Records for this exercise:
= = = = = = =

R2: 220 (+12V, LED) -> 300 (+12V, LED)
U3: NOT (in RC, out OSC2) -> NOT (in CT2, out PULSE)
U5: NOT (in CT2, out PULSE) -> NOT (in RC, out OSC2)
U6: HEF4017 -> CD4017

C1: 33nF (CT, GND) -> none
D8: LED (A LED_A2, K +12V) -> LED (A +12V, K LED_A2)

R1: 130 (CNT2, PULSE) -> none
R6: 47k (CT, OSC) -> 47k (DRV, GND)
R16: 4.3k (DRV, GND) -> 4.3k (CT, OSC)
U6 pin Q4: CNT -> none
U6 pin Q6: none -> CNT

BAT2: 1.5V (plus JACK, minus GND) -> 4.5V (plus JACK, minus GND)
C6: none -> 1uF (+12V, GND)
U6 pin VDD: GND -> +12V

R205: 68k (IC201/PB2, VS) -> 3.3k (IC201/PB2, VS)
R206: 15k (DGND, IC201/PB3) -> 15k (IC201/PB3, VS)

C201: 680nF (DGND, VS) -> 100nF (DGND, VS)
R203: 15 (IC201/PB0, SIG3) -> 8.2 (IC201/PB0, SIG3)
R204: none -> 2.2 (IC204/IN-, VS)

= = = = = = =

Exercise goal:
All of the lines above are to be restated word for word.

Answer for the task:
R2: 220 (+12V, LED) -> 300 (+12V, LED)
U3: NOT (in RC, out OSC2) -> NOT (in CT2, out PULSE)
U5: NOT (in CT2, out PULSE) -> NOT (in RC, out OSC2)
U6: HEF4017 -> CD4017

C1: 33nF (CT, GND) -> none
D8: LED (A LED_A2, K +12V) -> LED (A +12V, K LED_A2)

R1: 130 (CNT2, PULSE) -> none
R6: 47k (CT, OSC) -> 47k (DRV, GND)
R16: 4.3k (DRV, GND) -> 4.3k (CT, OSC)
U6 pin Q4: CNT -> none
U6 pin Q6: none -> CNT

BAT2: 1.5V (plus JACK, minus GND) -> 4.5V (plus JACK, minus GND)
C6: none -> 1uF (+12V, GND)
U6 pin VDD: GND -> +12V

R205: 68k (IC201/PB2, VS) -> 3.3k (IC201/PB2, VS)
R206: 15k (DGND, IC201/PB3) -> 15k (IC201/PB3, VS)

C201: 680nF (DGND, VS) -> 100nF (DGND, VS)
R203: 15 (IC201/PB0, SIG3) -> 8.2 (IC201/PB0, SIG3)
R204: none -> 2.2 (IC204/IN-, VS)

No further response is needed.